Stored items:
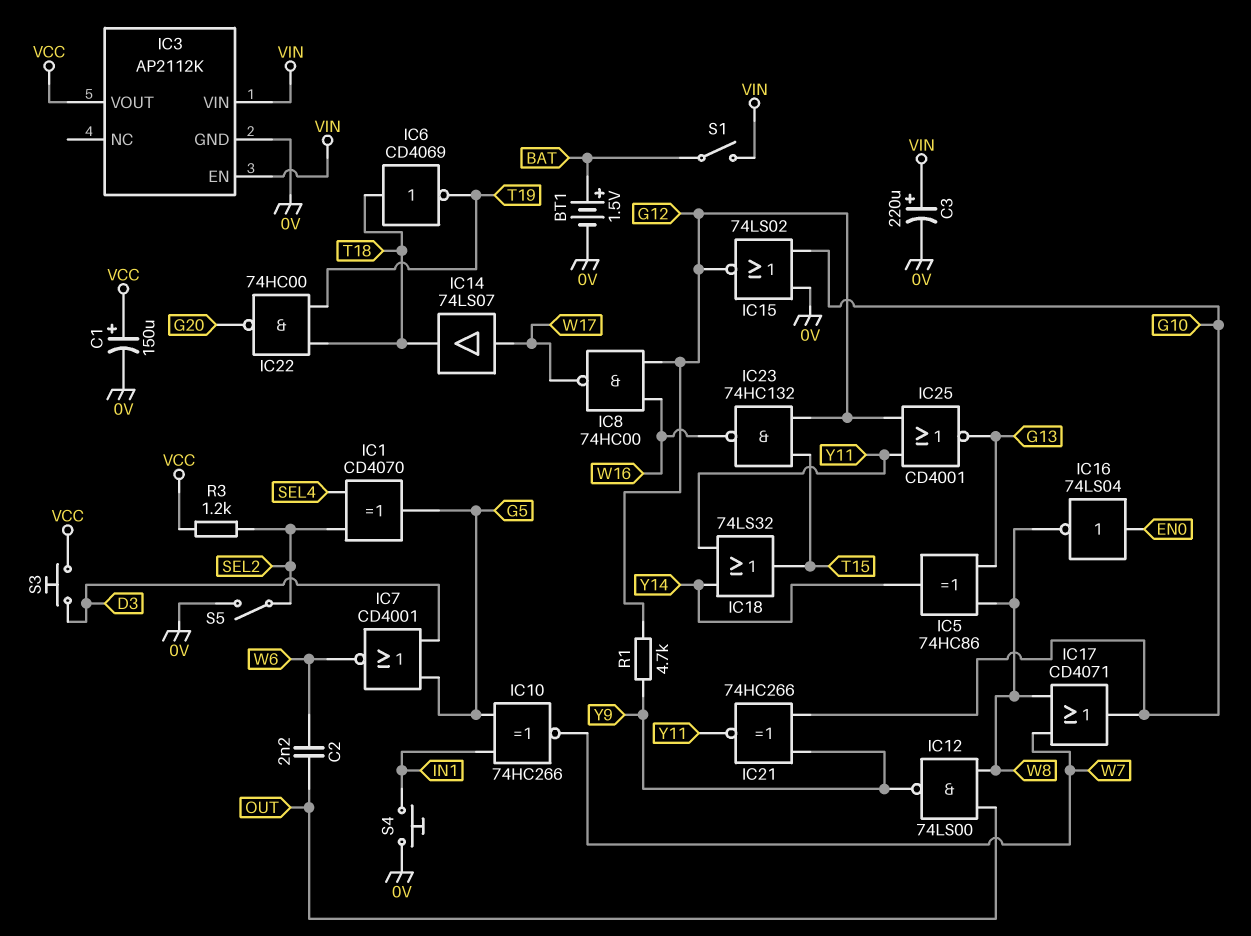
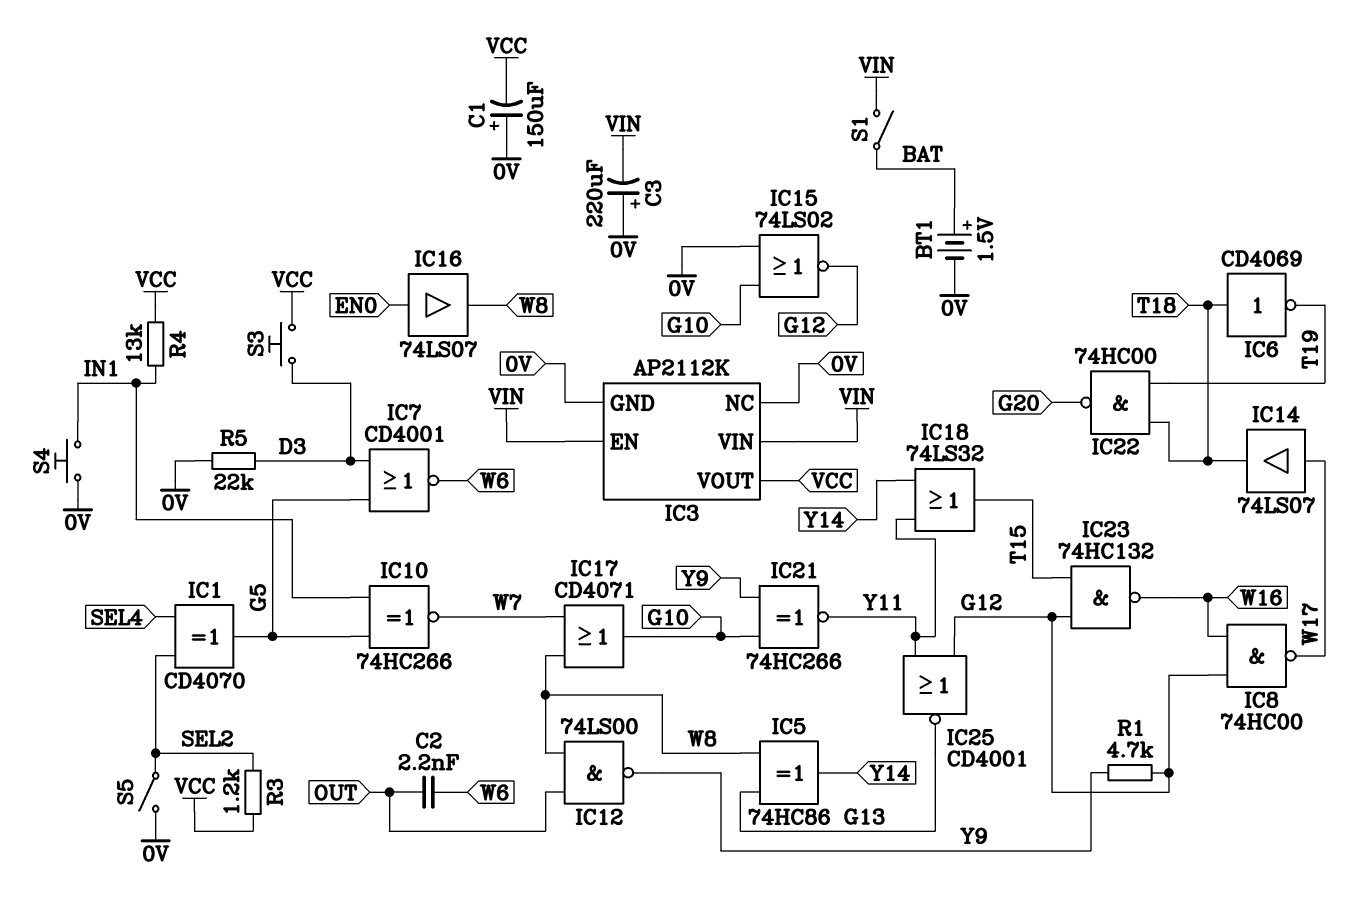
C1: 150uF (plus VCC, minus 0V) -> 150uF (plus 0V, minus VCC)
C3: 220uF (plus VIN, minus 0V) -> 220uF (plus 0V, minus VIN)
IC3 pin NC: none -> 0V
IC16: NOT 74LS04 (in EN0, out W8) -> buffer 74LS07 (in EN0, out W8)
R4: none -> 13k (IN1, VCC)
R5: none -> 22k (0V, D3)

DIRECTIONS FOR THIS TASK:
A reply should hold exactly the lines from the one containing "IC16: NOT 74LS04" through the end of the data above, nothing more.

REPLY TO THE EXERCISE:
IC16: NOT 74LS04 (in EN0, out W8) -> buffer 74LS07 (in EN0, out W8)
R4: none -> 13k (IN1, VCC)
R5: none -> 22k (0V, D3)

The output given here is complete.